[START OF Dataset records]

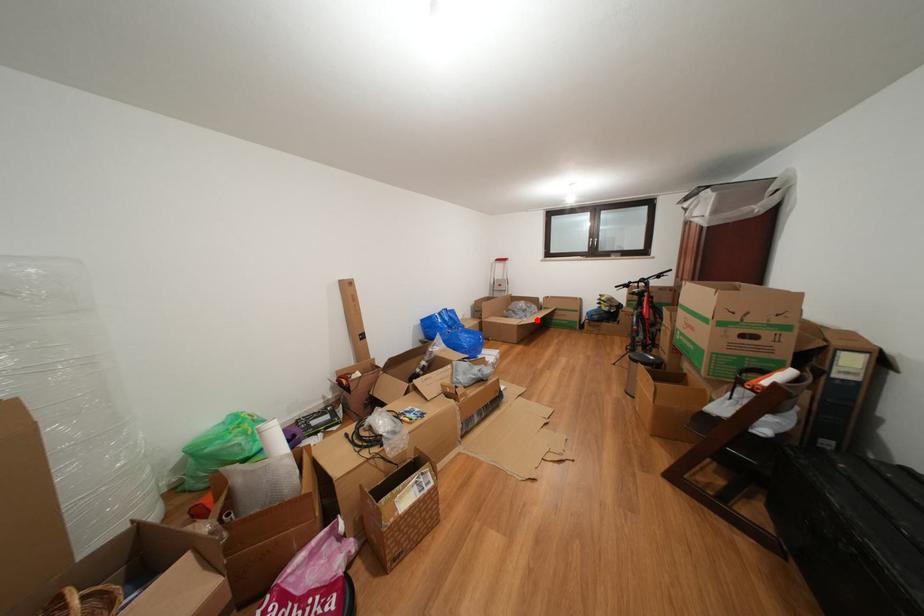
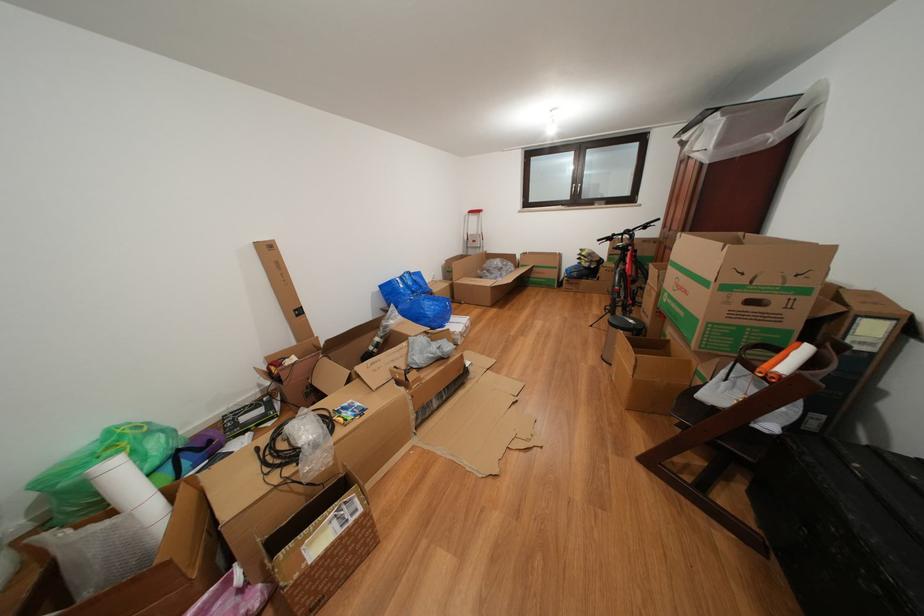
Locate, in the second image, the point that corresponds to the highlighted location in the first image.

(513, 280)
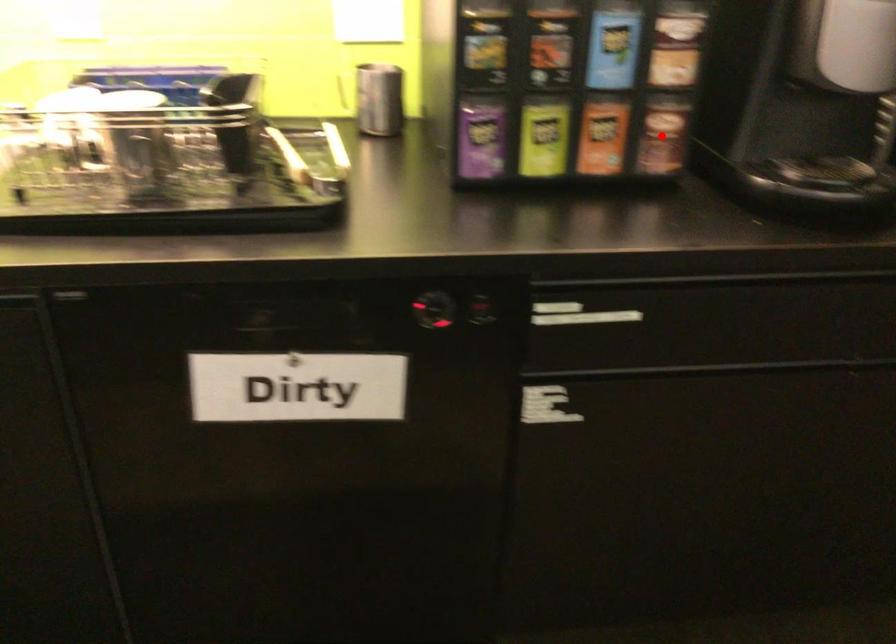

[END OF Dataset records]
[START OF Dataset records]

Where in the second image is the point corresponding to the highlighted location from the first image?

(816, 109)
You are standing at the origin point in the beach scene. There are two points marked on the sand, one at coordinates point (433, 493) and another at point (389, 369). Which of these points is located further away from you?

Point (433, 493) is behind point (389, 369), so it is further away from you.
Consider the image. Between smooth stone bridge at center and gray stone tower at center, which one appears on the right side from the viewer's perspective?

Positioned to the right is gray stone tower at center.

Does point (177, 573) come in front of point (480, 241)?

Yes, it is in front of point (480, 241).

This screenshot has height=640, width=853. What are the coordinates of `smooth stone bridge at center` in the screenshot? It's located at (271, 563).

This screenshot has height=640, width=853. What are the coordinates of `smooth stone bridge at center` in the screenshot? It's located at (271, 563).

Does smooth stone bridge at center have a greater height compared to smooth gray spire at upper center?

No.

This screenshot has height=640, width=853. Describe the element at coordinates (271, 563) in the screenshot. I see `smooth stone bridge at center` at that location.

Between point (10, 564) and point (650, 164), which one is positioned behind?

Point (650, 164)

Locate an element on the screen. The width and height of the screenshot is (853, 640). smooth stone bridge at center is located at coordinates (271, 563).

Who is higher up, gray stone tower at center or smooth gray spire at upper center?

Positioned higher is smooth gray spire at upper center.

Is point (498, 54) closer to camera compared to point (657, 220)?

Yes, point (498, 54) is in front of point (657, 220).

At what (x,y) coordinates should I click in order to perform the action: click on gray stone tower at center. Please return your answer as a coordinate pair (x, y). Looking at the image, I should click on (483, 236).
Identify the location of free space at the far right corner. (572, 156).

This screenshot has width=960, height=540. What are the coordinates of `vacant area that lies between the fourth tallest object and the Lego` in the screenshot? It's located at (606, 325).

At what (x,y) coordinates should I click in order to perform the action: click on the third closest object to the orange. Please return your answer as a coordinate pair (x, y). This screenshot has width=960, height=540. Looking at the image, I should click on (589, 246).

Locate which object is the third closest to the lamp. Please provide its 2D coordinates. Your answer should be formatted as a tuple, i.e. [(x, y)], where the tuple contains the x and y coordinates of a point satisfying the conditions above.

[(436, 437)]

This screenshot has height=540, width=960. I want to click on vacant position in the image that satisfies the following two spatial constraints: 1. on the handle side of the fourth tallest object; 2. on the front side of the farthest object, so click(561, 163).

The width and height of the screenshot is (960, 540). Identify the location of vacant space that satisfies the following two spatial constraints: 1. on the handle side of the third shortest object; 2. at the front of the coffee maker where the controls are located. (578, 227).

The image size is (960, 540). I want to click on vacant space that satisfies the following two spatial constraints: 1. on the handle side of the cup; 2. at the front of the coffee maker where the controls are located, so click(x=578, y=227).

[END OF Dataset records]

Given exercise
Copy the items verbatim, beginning at the line that contains "Positioned to the" and ending after the line that contains "Yes, it is in front of point (480, 241).".

Problem solution
Positioned to the right is gray stone tower at center.

Does point (177, 573) come in front of point (480, 241)?

Yes, it is in front of point (480, 241).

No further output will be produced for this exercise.